Extracted records:
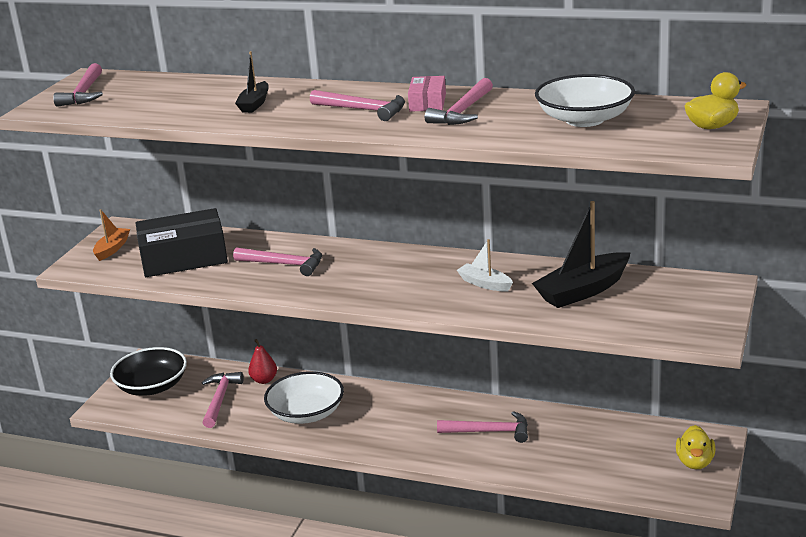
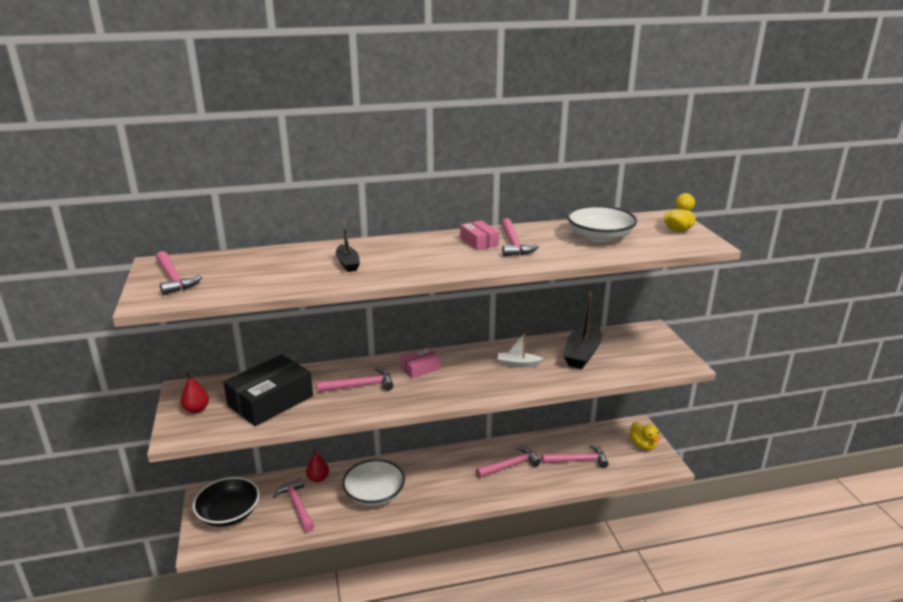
camera: 35 degrees left, 0 degrees up
(112, 249) = (196, 409): orange boat -> red pear
(363, 110) = (441, 254): pink hammer -> pink hammer (578, 460)
(367, 262) = (420, 368): none -> pink box

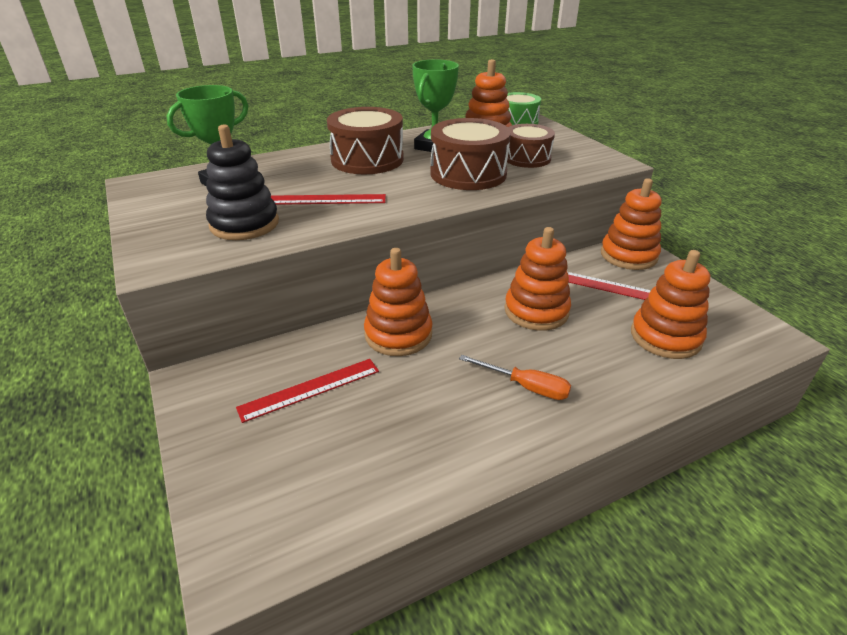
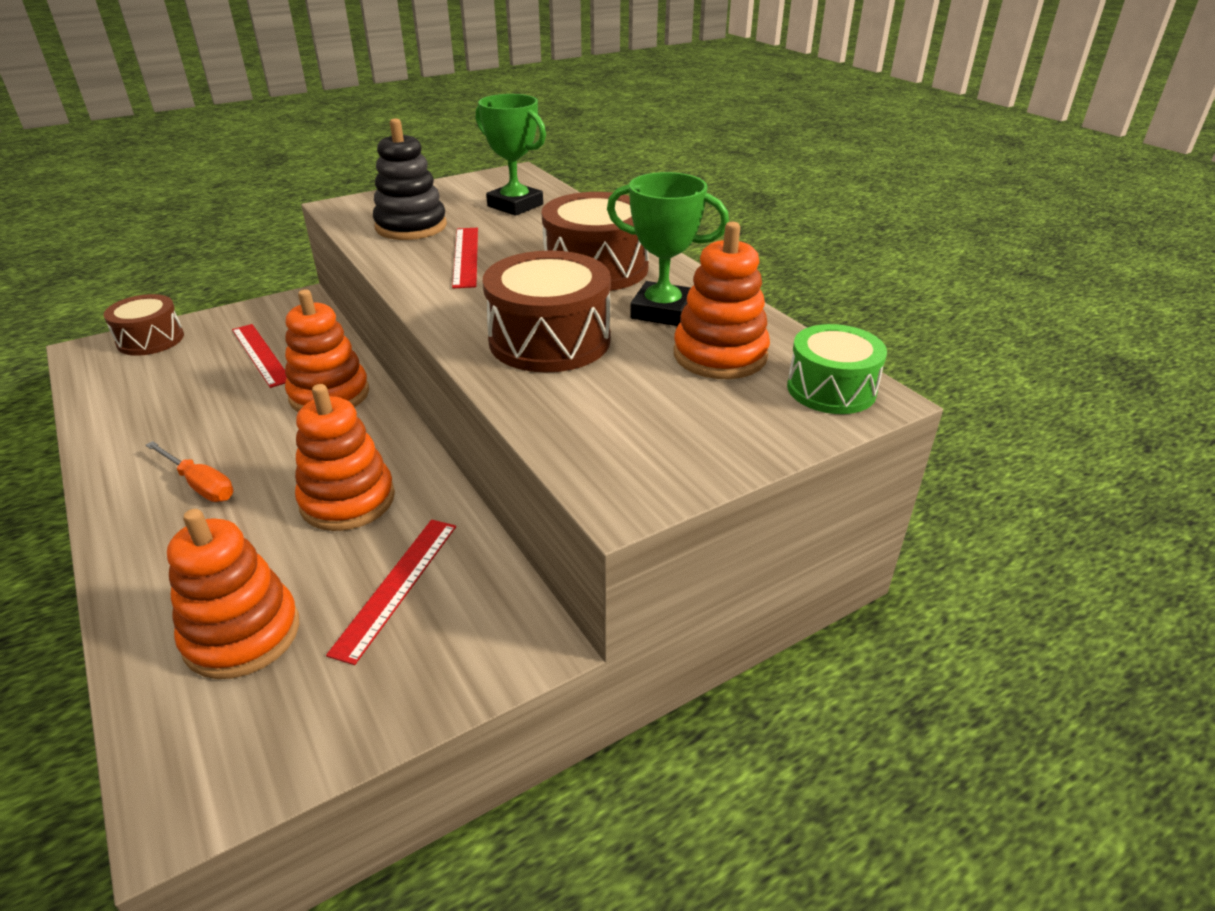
camera: 85 degrees right, 0 degrees up
(525, 386) = (200, 485): orange screwdriver -> orange screwdriver turned 75 degrees counterclockwise
(527, 158) = (626, 393): brown drum -> brown drum (150, 340)
(628, 255) = (501, 629): orange stacking toy -> none

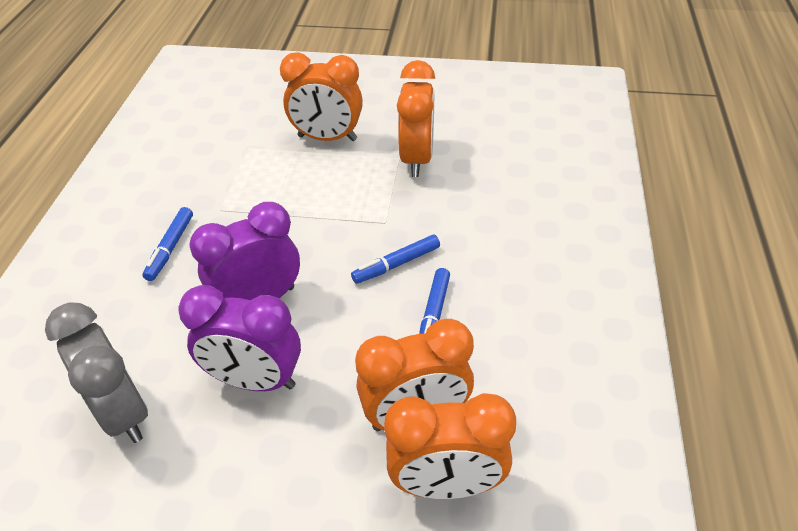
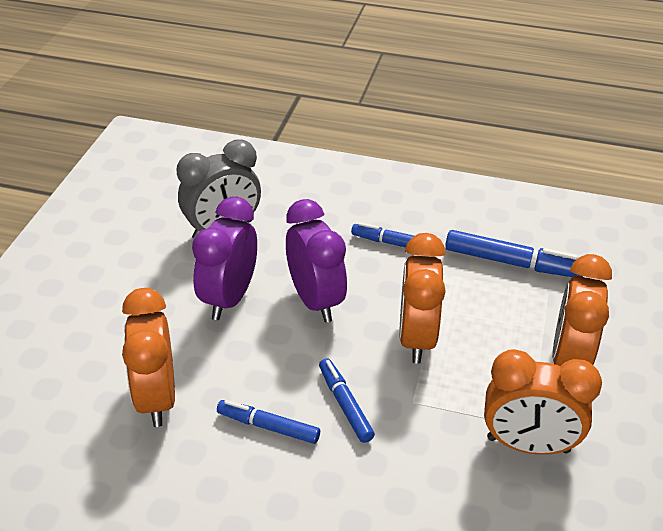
camera: 95 degrees right, 5 degrees down
(207, 167) = (512, 263): none -> blue marker
(446, 484) = (88, 410): orange clock -> orange clock (416, 338)

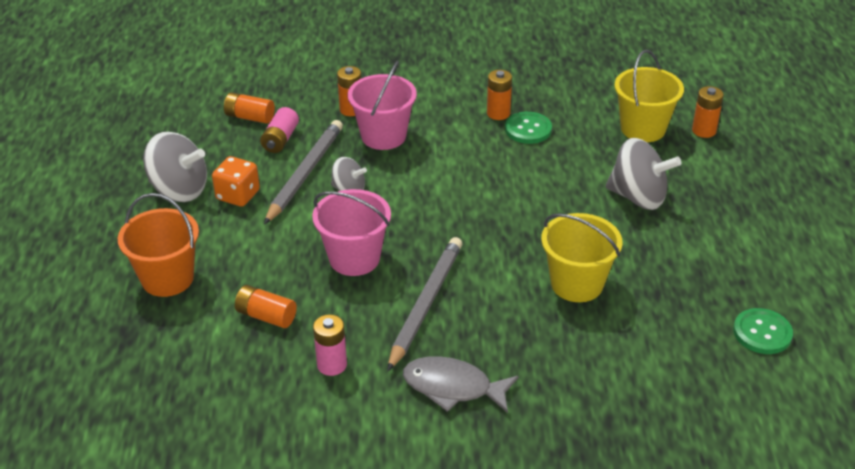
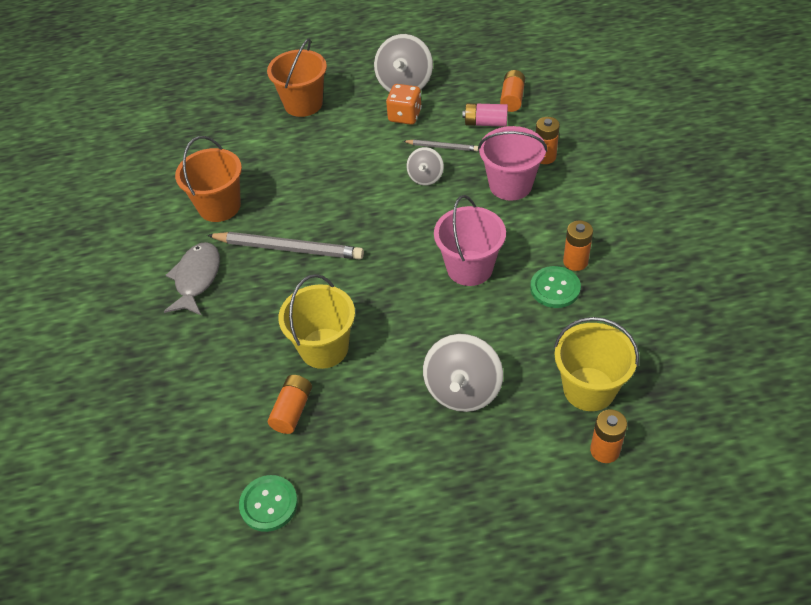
camera: 85 degrees right, 10 degrees up
(266, 316) = (268, 162): orange battery -> orange battery (292, 410)
(305, 174) = (442, 147): grey pencil -> grey pencil, size x0.51
(332, 365) = (219, 206): pink battery -> orange bucket
(354, 258) = (338, 197): pink bucket -> pink bucket (469, 268)

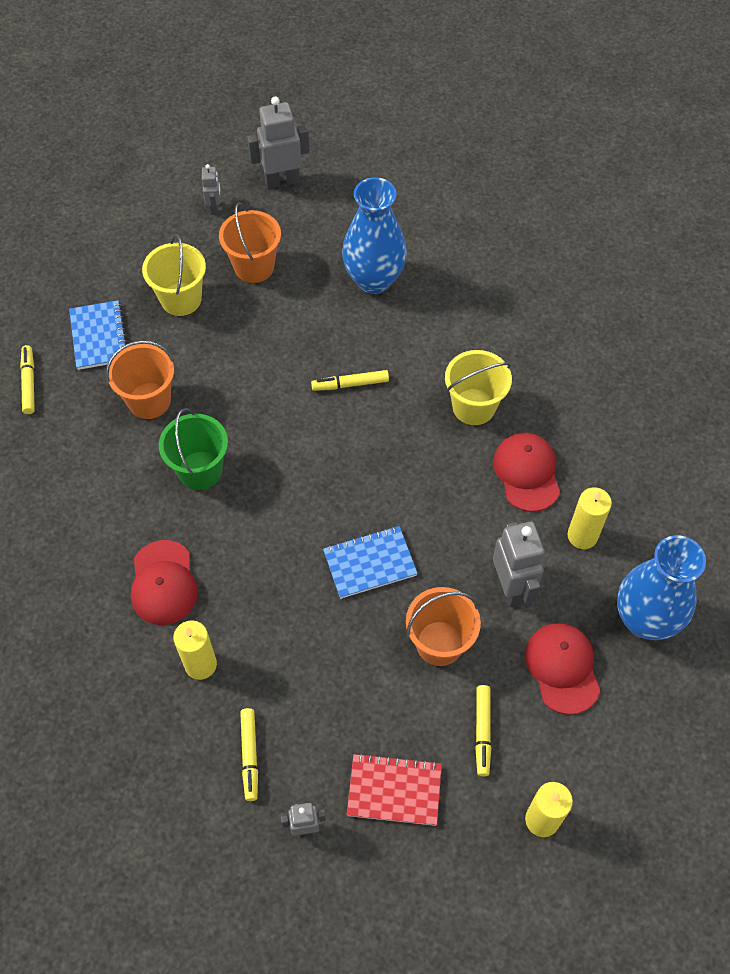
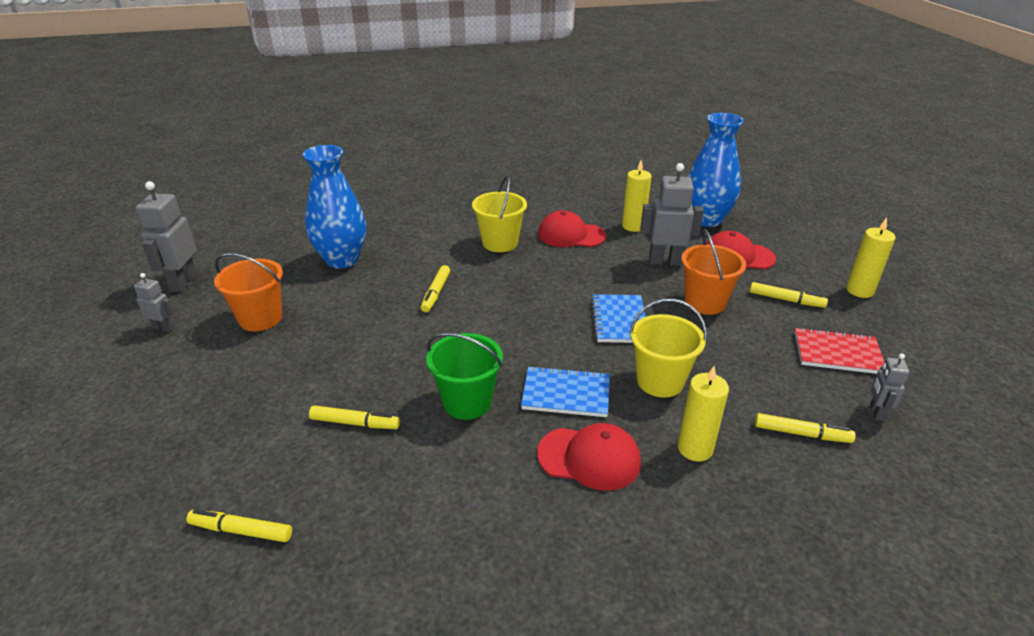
camera: 70 degrees left, 25 degrees down
(99, 336) = (234, 448): blue notebook -> blue notebook (566, 394)
(149, 400) = (355, 423): orange bucket -> yellow marker
(181, 299) = (249, 373): yellow bucket -> yellow bucket (660, 381)
(394, 790) = (837, 353): red notebook -> red notebook turned 75 degrees clockwise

- _What needs to be done_
Check each line above for "battery" and please state only how many have it.

- _Solution for this problem_
2